* WHAT TO WORK ON *
The copy must run from the first line of the entries below through the line containing "none -> grey brick H5:I7 level 1", restated word for word, with pictures left out.

+ + + + +

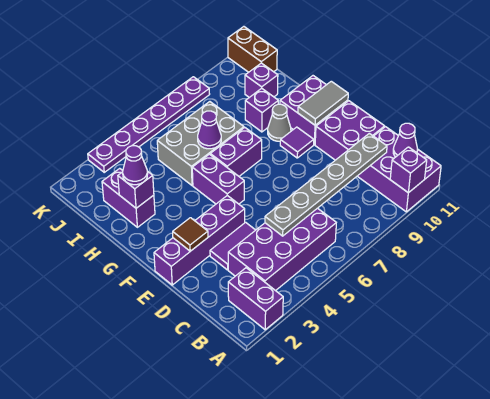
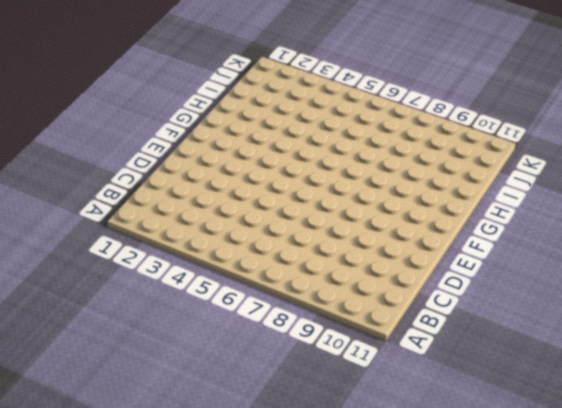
none -> purple brick A2:B2 level 1
none -> purple brick A10:C11 level 1
none -> purple brick B3:C6 level 1

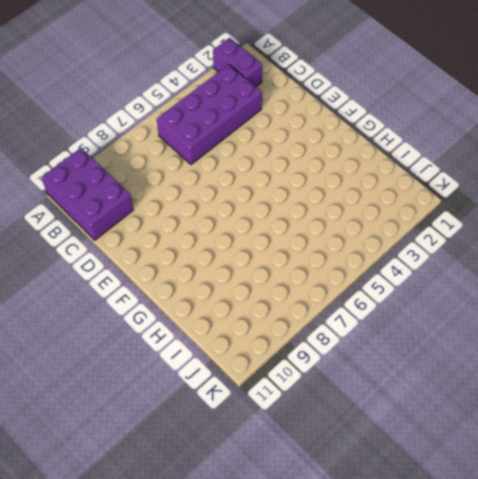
none -> purple tile D3:D4 level 1
none -> purple brick D10:E11 level 1
none -> purple brick E1:E4 level 1

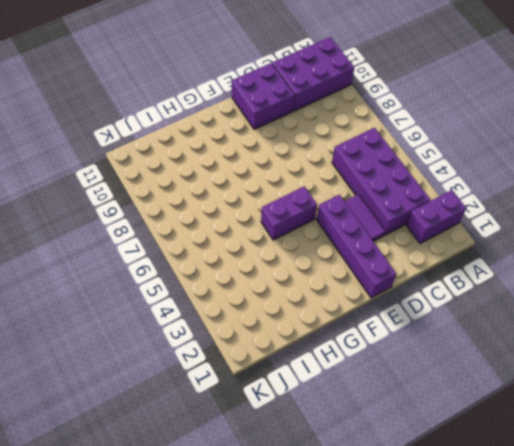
none -> purple tile F9 level 1
none -> purple brick F10:G11 level 1
none -> purple brick G6:G7 level 1

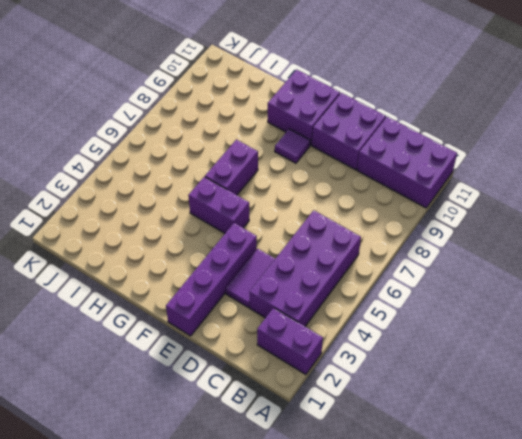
none -> grey cone G9 level 1
none -> purple brick H2:I2 level 1
none -> grey brick H5:I7 level 1

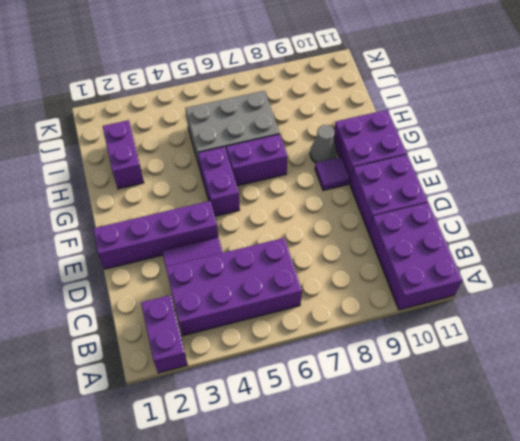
none -> purple brick H9 level 1
none -> purple brick I10 level 1
none -> brown brick J11:K11 level 1

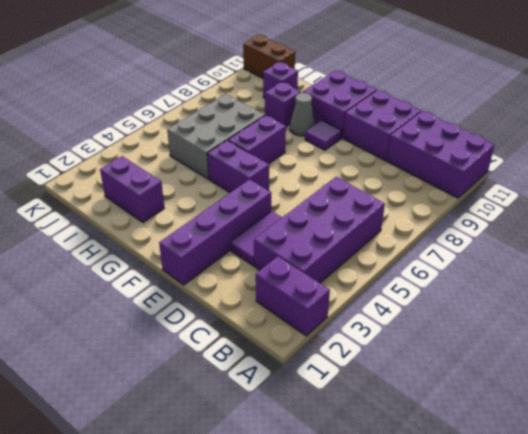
none -> purple plate K3:K8 level 1
none -> purple brick A10 level 2
none -> purple cone B11 level 2

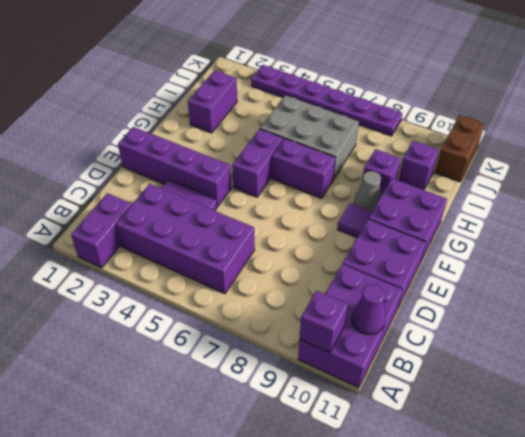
none -> grey plate C5:C10 level 2
none -> brown tile E2 level 2
none -> grey tile F10:F11 level 2

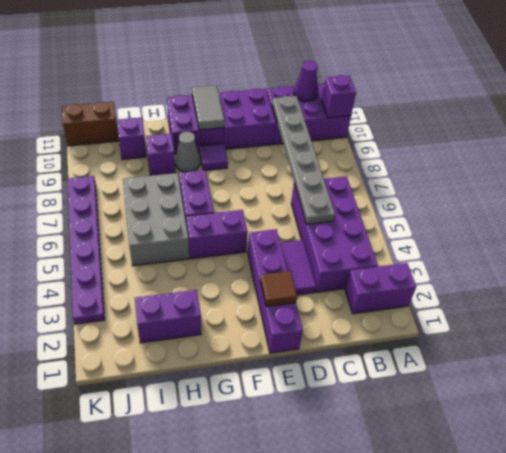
none -> purple brick H2 level 2
none -> purple cone H6 level 2
none -> purple cone H2 level 3

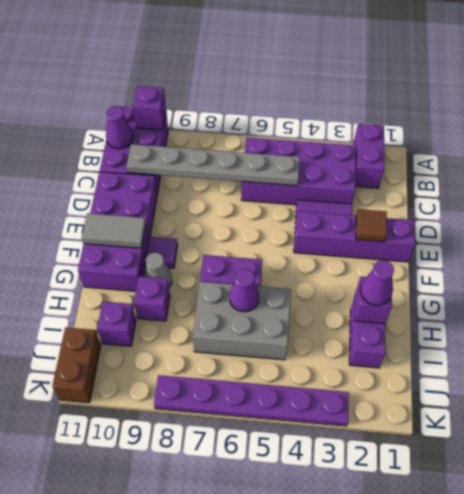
none -> purple brick F5:G5 level 1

+ + + + +

* EXERCISE OUTPUT *
none -> purple brick A2:B2 level 1
none -> purple brick A10:C11 level 1
none -> purple brick B3:C6 level 1

none -> purple tile D3:D4 level 1
none -> purple brick D10:E11 level 1
none -> purple brick E1:E4 level 1

none -> purple tile F9 level 1
none -> purple brick F10:G11 level 1
none -> purple brick G6:G7 level 1

none -> grey cone G9 level 1
none -> purple brick H2:I2 level 1
none -> grey brick H5:I7 level 1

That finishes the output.